- Job -
Please set down every line of the records below exactly, without the pictures.

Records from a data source
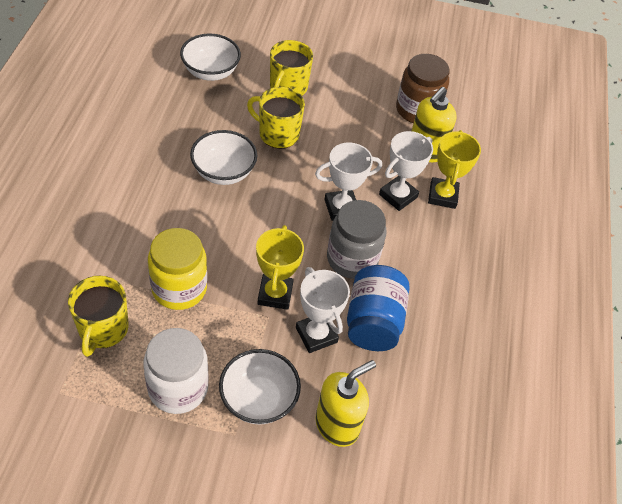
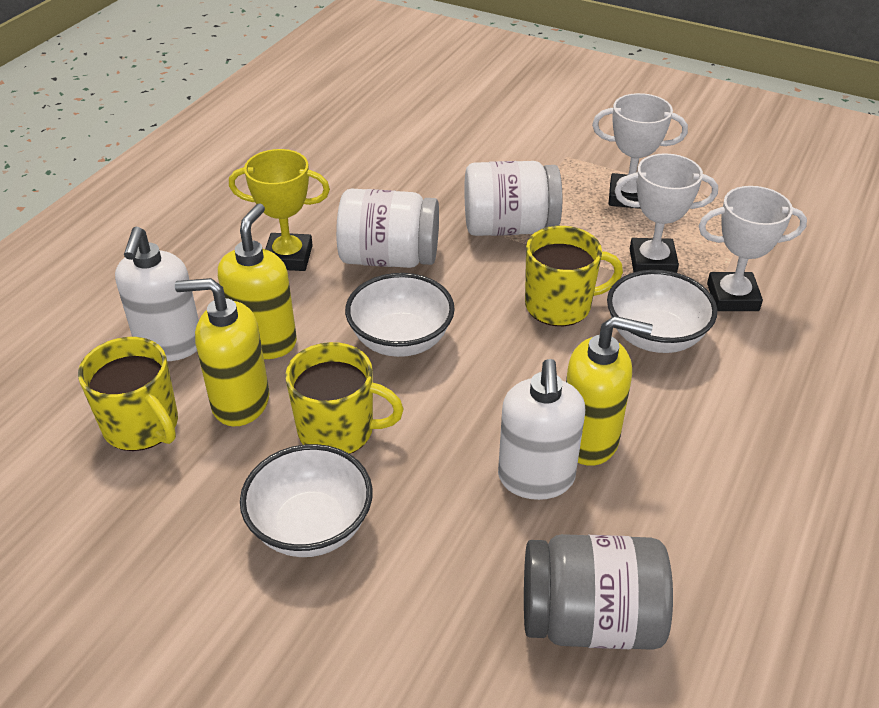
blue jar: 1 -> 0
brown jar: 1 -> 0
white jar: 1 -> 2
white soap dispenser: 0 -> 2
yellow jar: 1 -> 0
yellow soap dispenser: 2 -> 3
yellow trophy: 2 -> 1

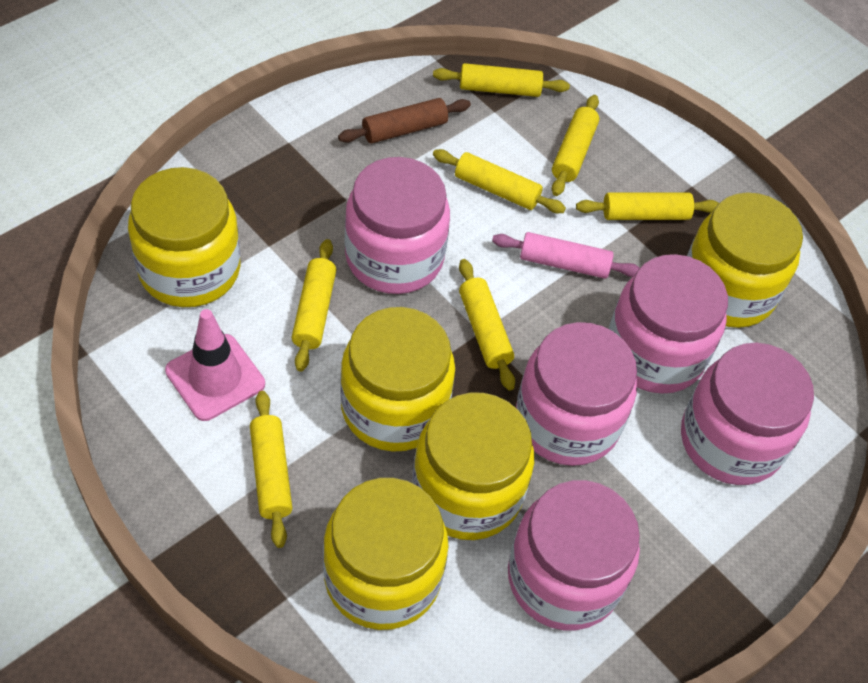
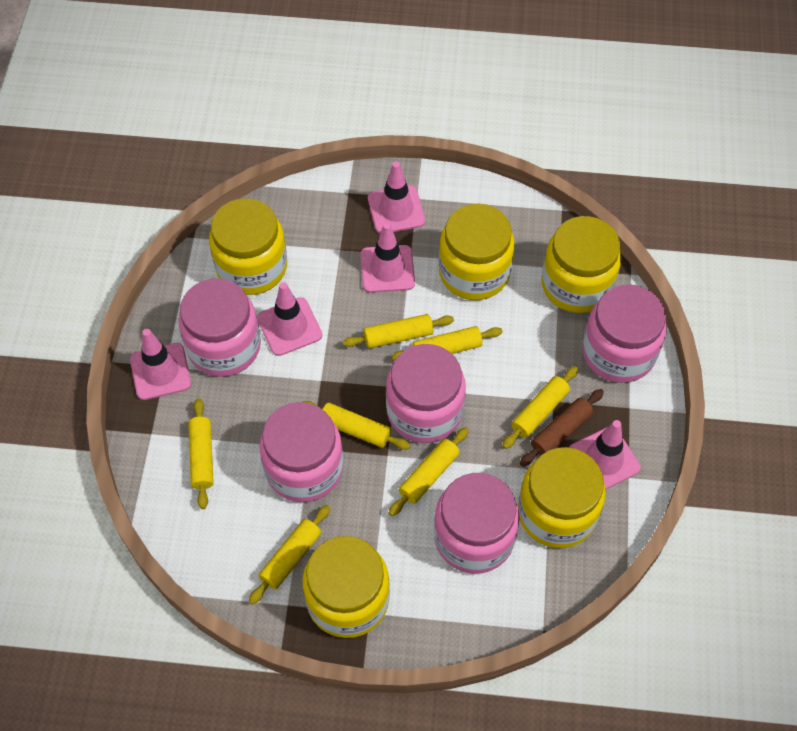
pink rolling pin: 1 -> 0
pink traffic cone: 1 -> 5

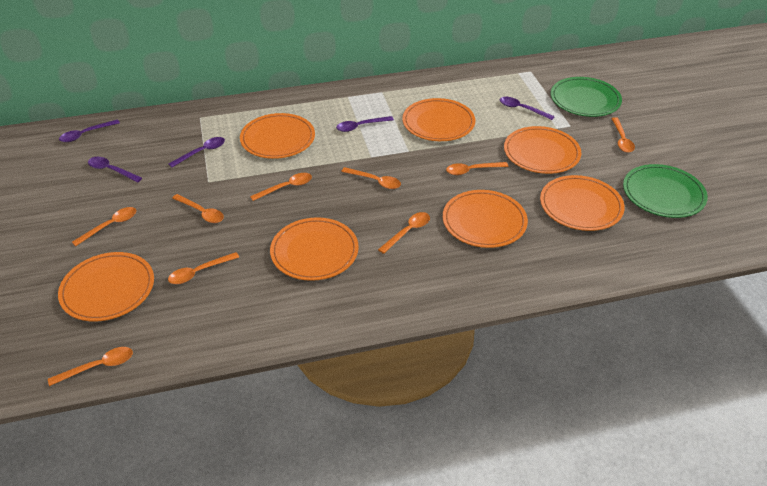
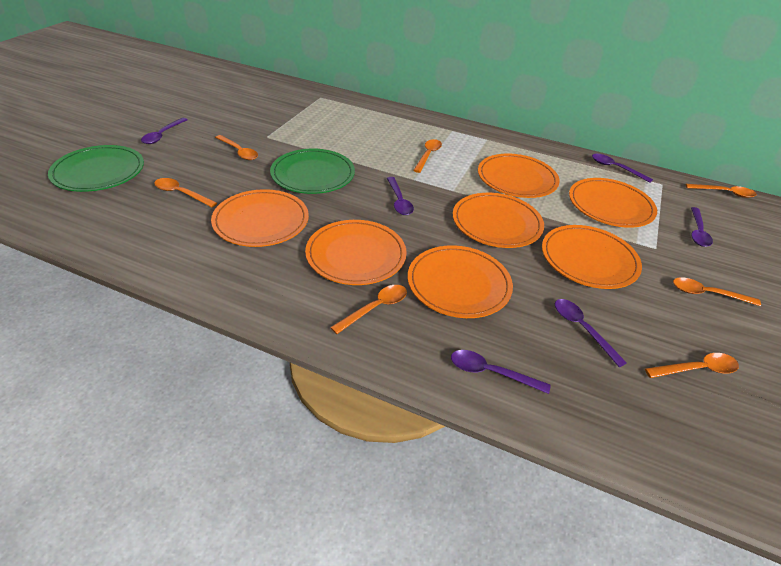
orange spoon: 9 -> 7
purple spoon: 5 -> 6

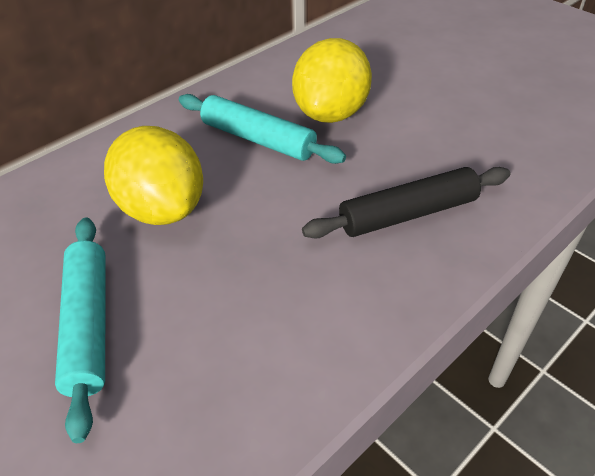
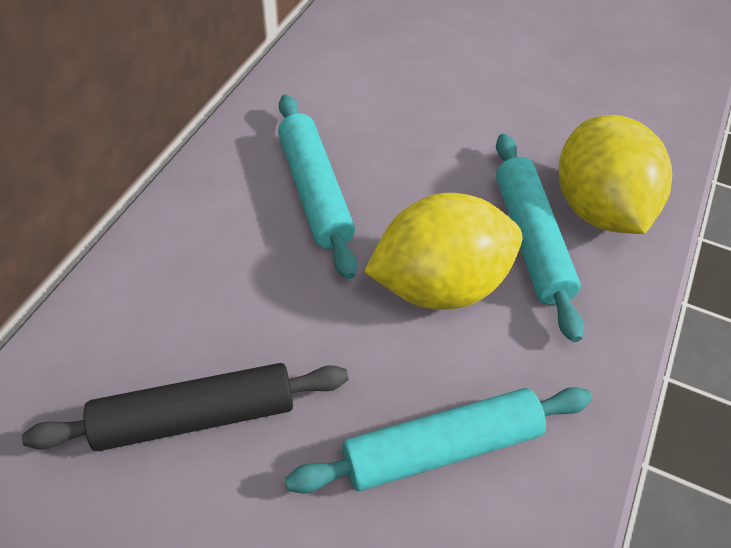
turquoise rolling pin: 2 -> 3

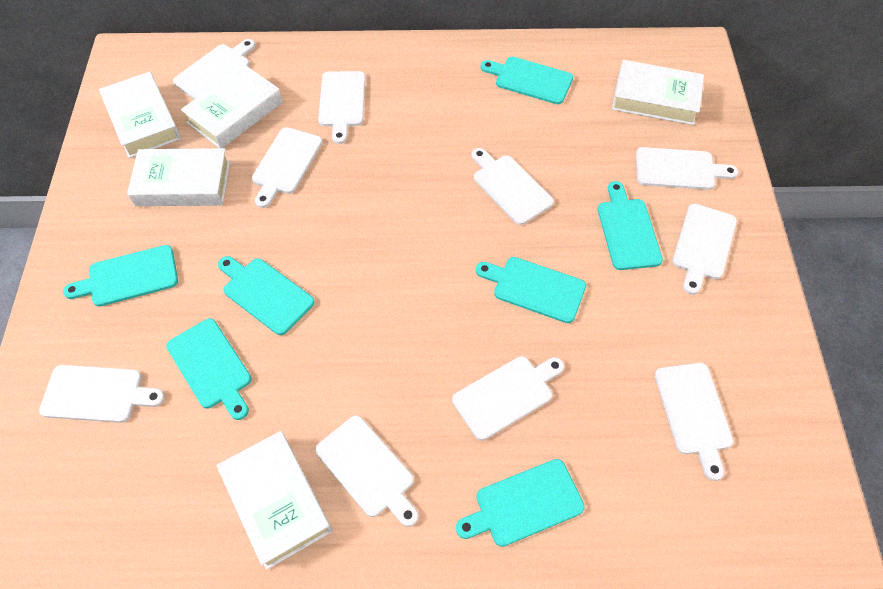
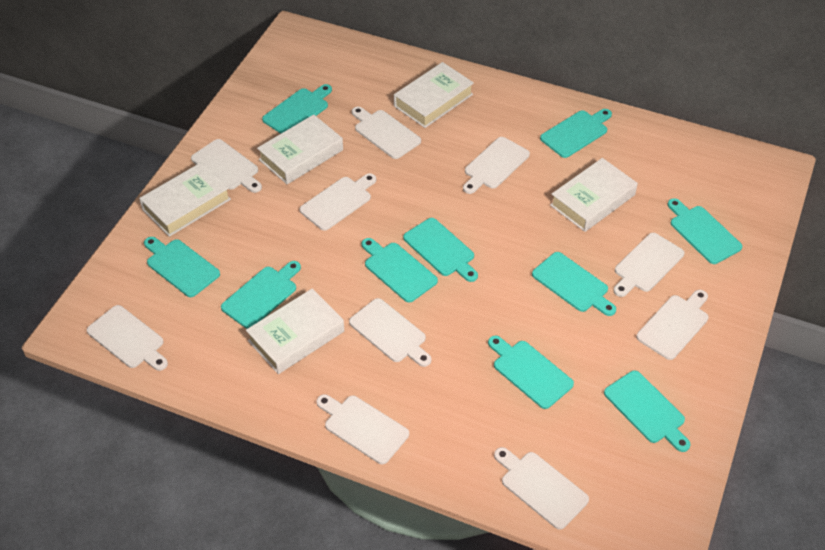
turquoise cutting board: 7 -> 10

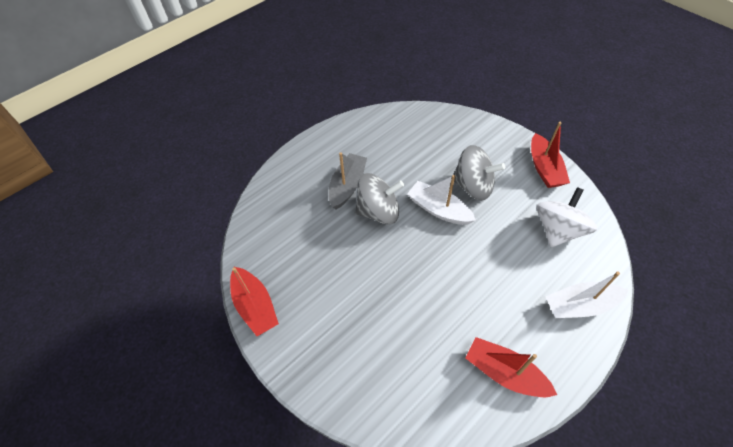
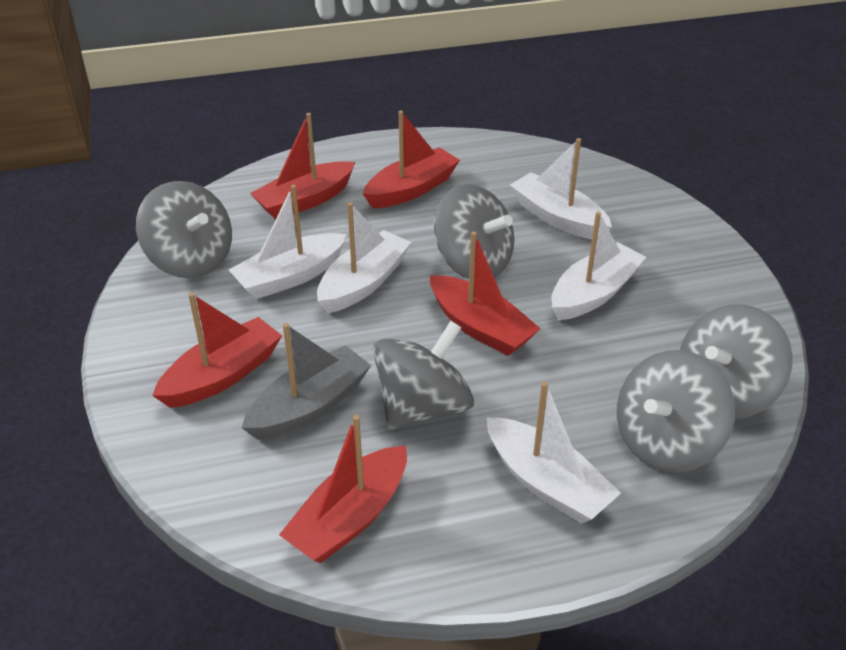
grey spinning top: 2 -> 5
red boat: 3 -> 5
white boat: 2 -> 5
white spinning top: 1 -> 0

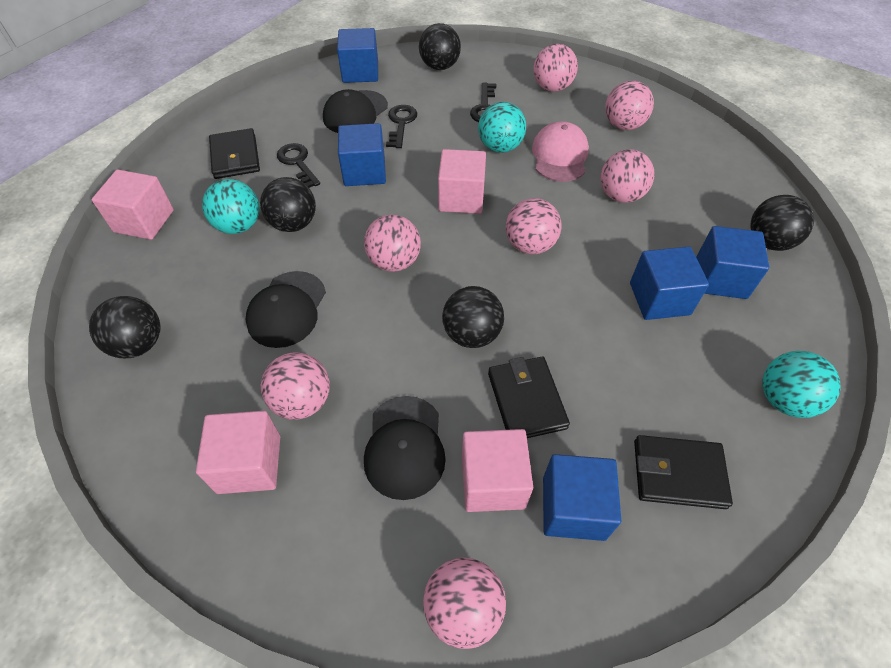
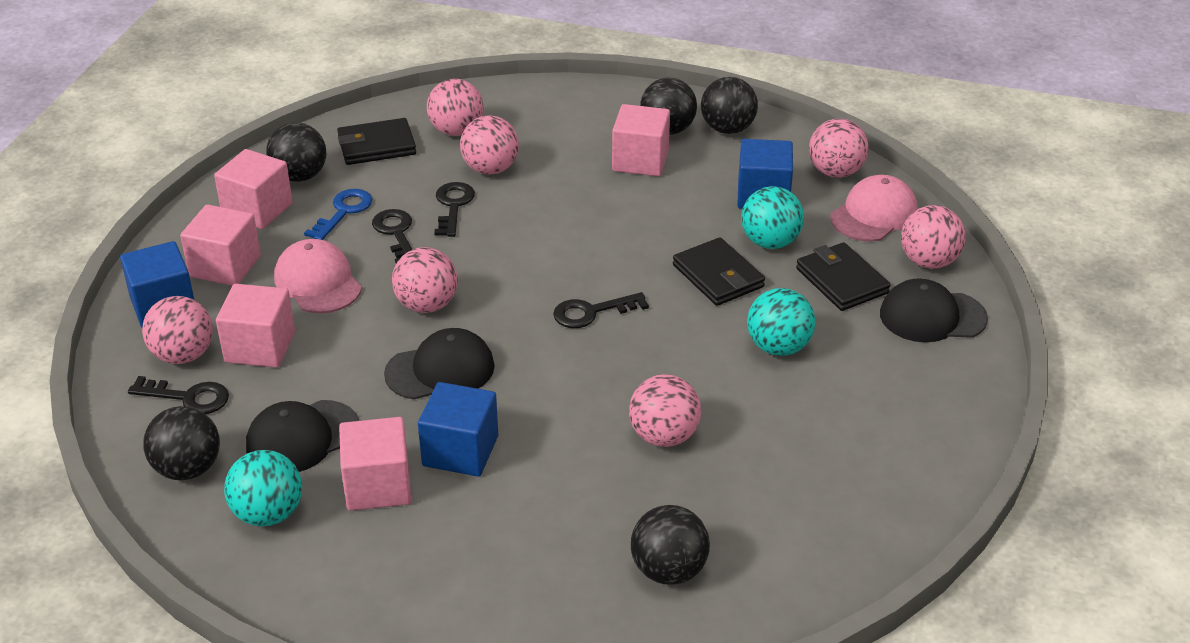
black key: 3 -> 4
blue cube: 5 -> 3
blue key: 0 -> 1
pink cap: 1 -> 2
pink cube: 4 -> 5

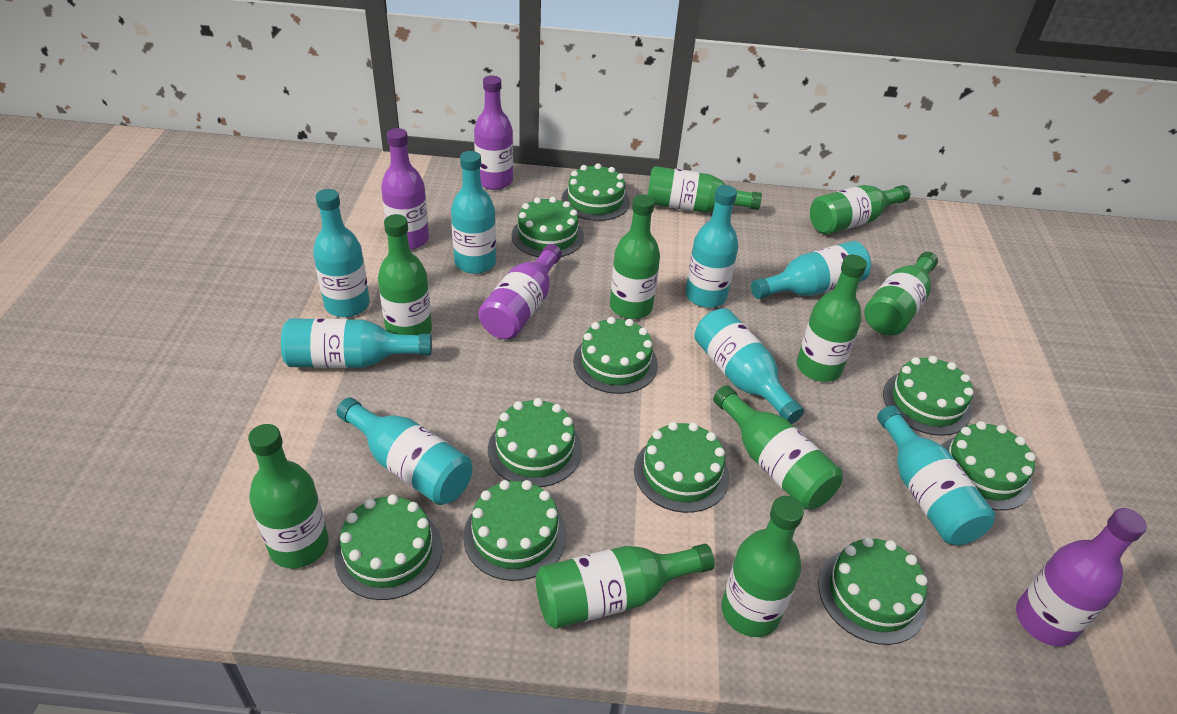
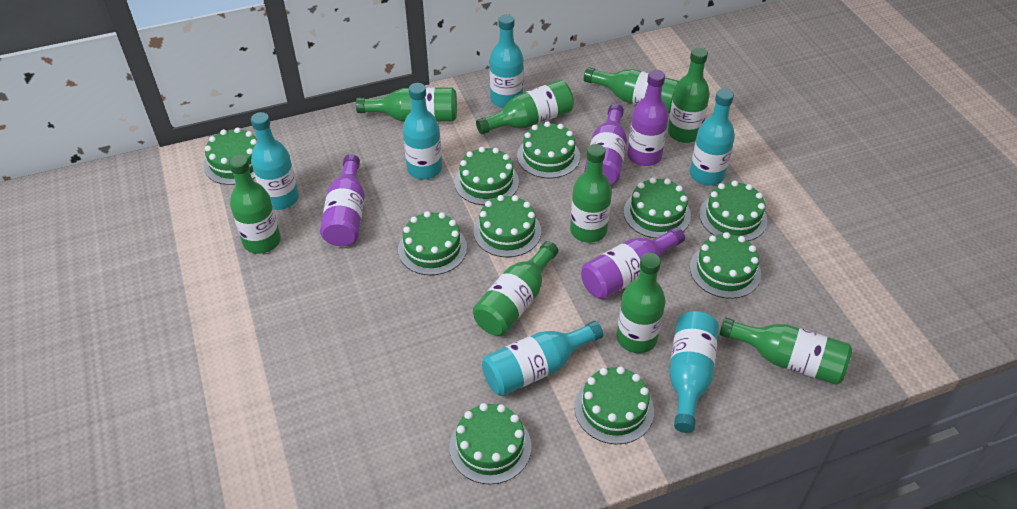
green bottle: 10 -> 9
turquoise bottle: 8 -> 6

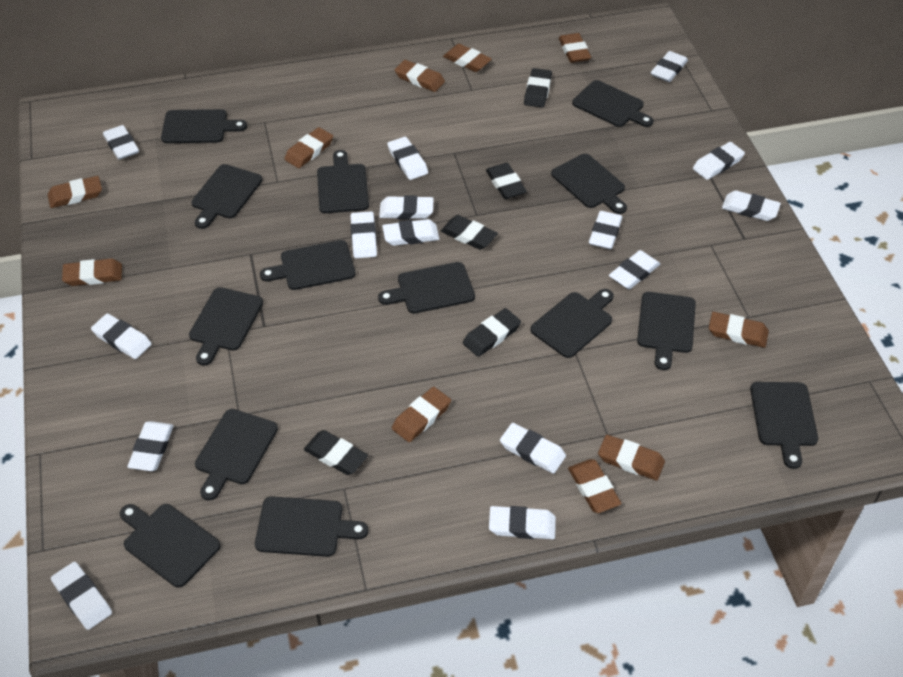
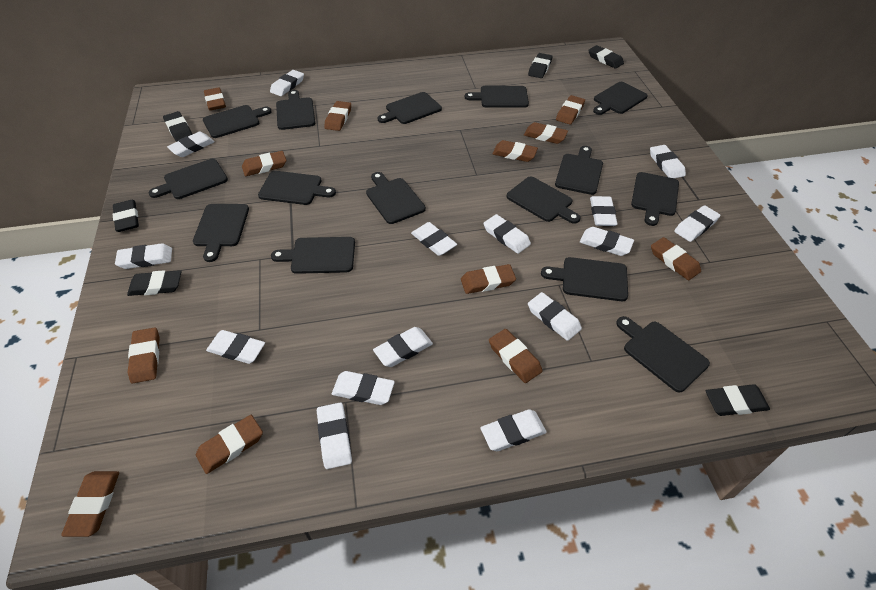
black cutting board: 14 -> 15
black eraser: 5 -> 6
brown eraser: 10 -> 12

- Reply to the exercise -
blue jar: 1 -> 0
brown jar: 1 -> 0
white jar: 1 -> 2
white soap dispenser: 0 -> 2
yellow jar: 1 -> 0
yellow soap dispenser: 2 -> 3
yellow trophy: 2 -> 1

pink rolling pin: 1 -> 0
pink traffic cone: 1 -> 5

orange spoon: 9 -> 7
purple spoon: 5 -> 6

turquoise rolling pin: 2 -> 3

turquoise cutting board: 7 -> 10

grey spinning top: 2 -> 5
red boat: 3 -> 5
white boat: 2 -> 5
white spinning top: 1 -> 0

black key: 3 -> 4
blue cube: 5 -> 3
blue key: 0 -> 1
pink cap: 1 -> 2
pink cube: 4 -> 5

green bottle: 10 -> 9
turquoise bottle: 8 -> 6

black cutting board: 14 -> 15
black eraser: 5 -> 6
brown eraser: 10 -> 12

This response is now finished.